--- Dataset extract ---

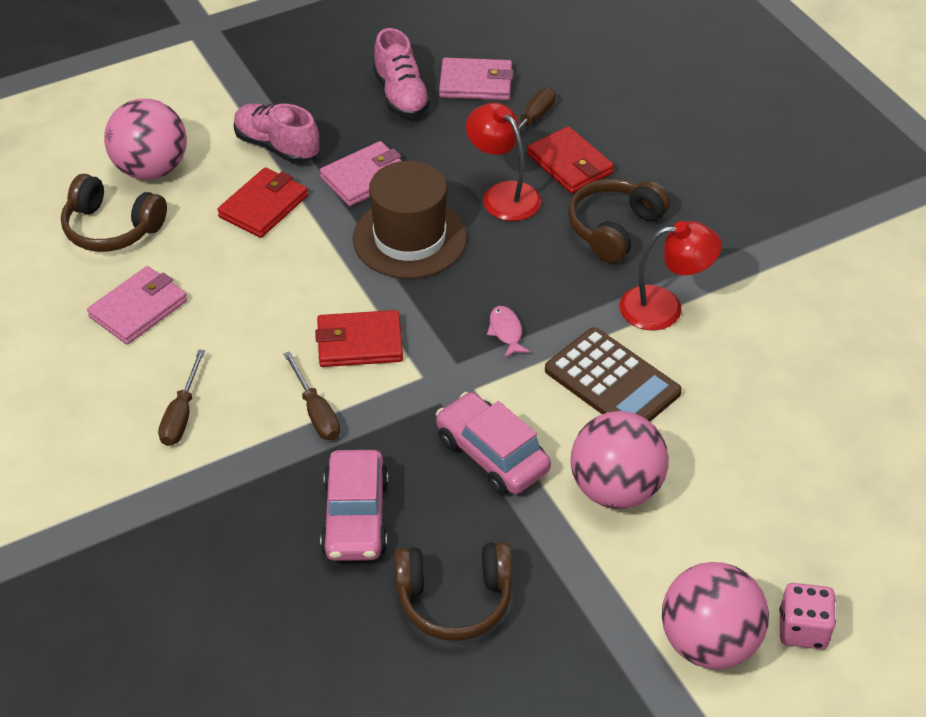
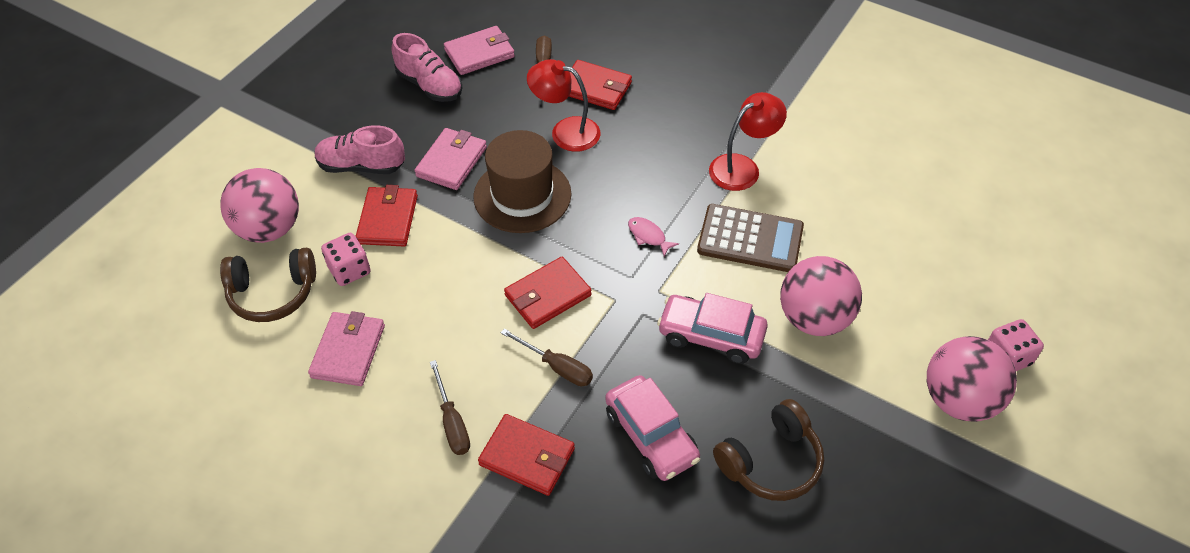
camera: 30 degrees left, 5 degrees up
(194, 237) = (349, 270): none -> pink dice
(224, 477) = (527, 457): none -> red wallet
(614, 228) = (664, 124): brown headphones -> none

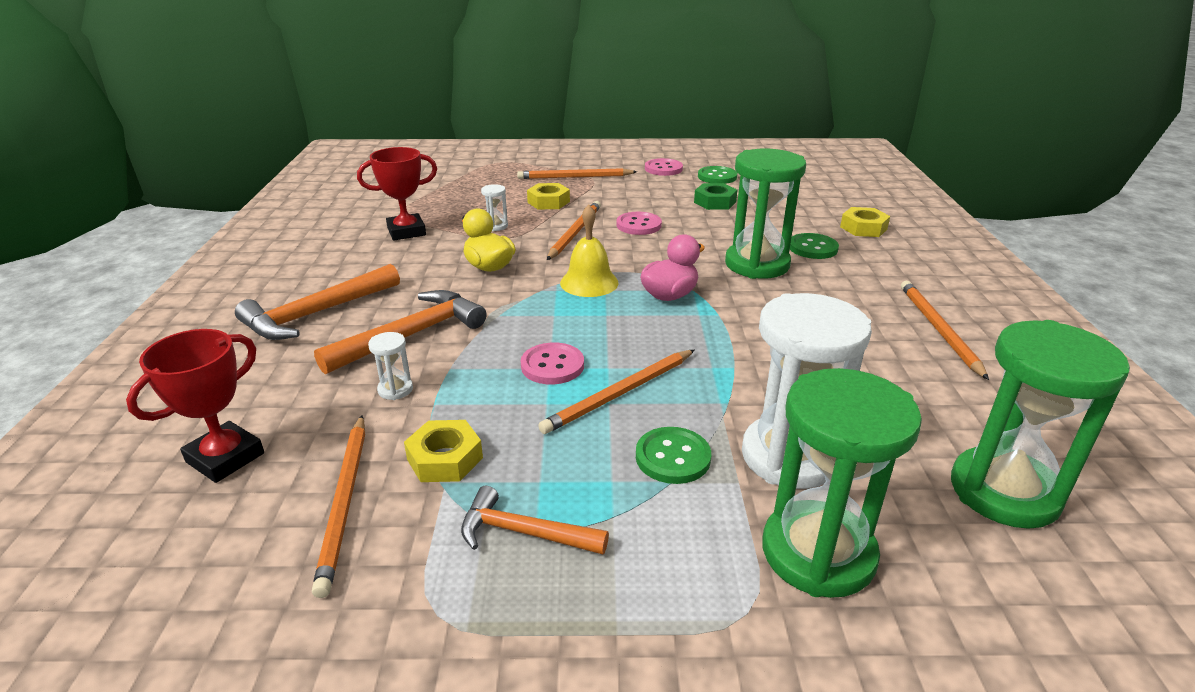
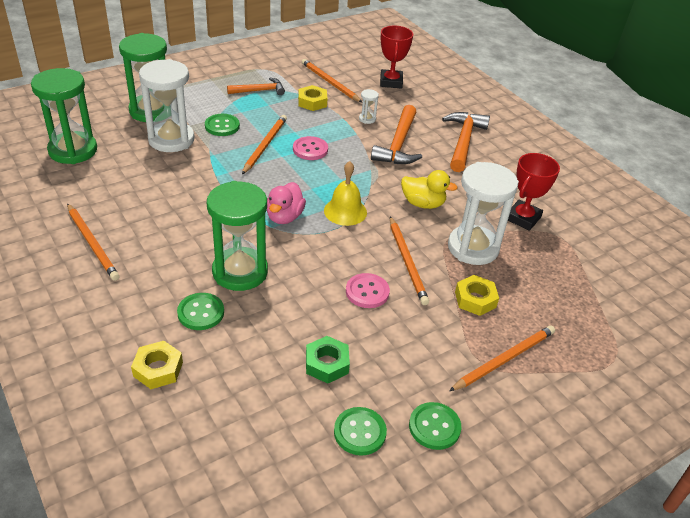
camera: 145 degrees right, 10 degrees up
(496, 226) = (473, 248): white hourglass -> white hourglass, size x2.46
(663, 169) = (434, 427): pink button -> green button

---

Here the requirement is to restate exactly the line holding "(194, 237) = (349, 270): none -> pink dice" and every later line through the end of the material, omitting pictures.

(194, 237) = (349, 270): none -> pink dice
(224, 477) = (527, 457): none -> red wallet
(614, 228) = (664, 124): brown headphones -> none

camera: 145 degrees right, 10 degrees up
(496, 226) = (473, 248): white hourglass -> white hourglass, size x2.46
(663, 169) = (434, 427): pink button -> green button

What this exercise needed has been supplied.